◆ WHAT YOU NEED TO DO
Verbatim copy, images omitted: return the full listing.

◆ INPUT
══════════════════════════════
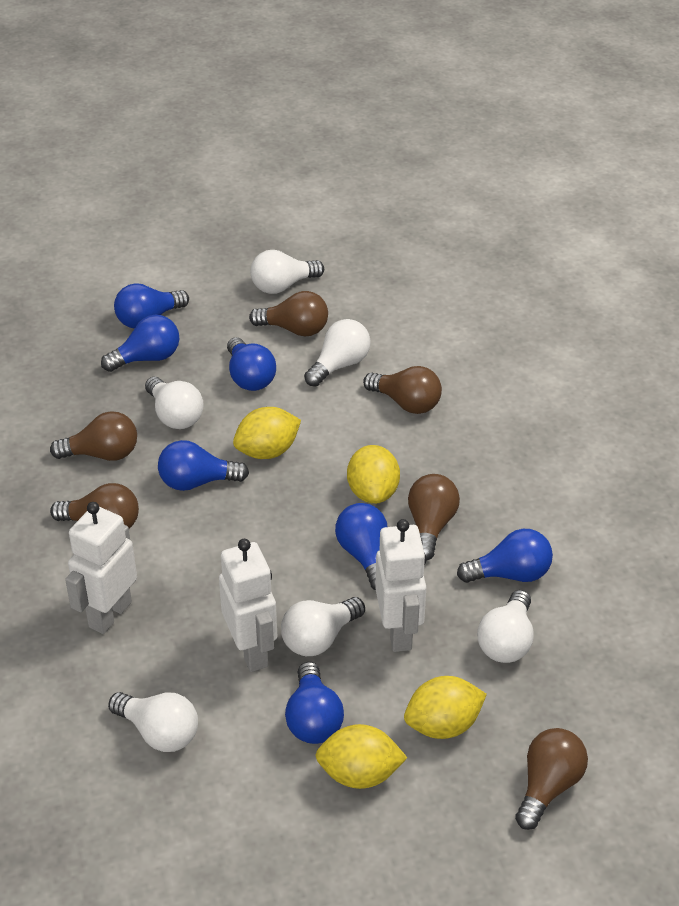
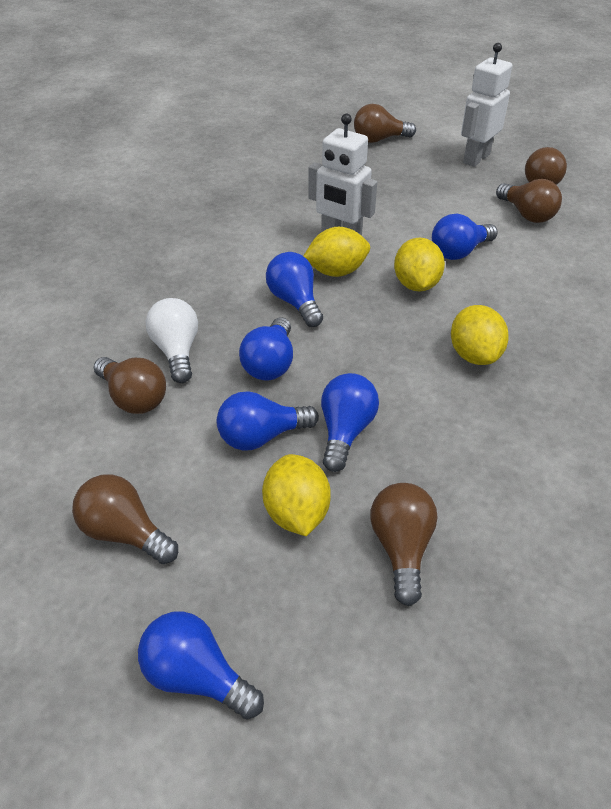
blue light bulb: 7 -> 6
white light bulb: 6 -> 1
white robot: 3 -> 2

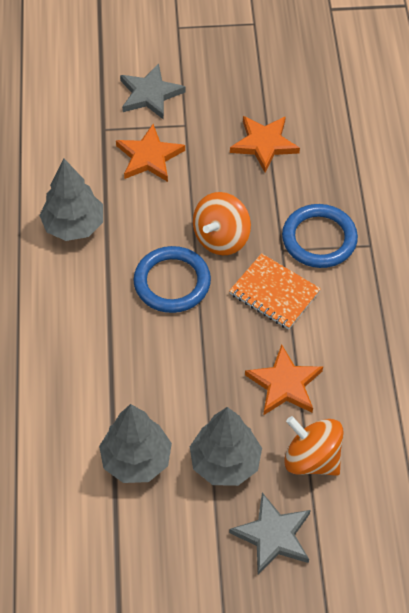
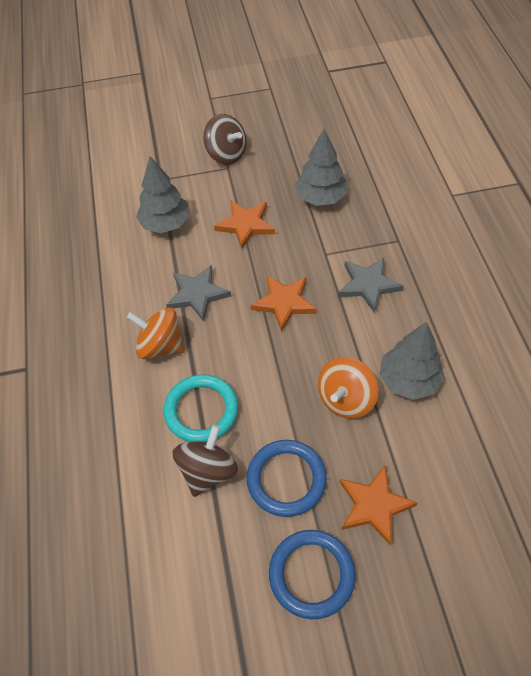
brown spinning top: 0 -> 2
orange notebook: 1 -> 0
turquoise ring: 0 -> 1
══════════════════════════════
◆ ANSWER FOR THE TASK
blue light bulb: 7 -> 6
white light bulb: 6 -> 1
white robot: 3 -> 2

brown spinning top: 0 -> 2
orange notebook: 1 -> 0
turquoise ring: 0 -> 1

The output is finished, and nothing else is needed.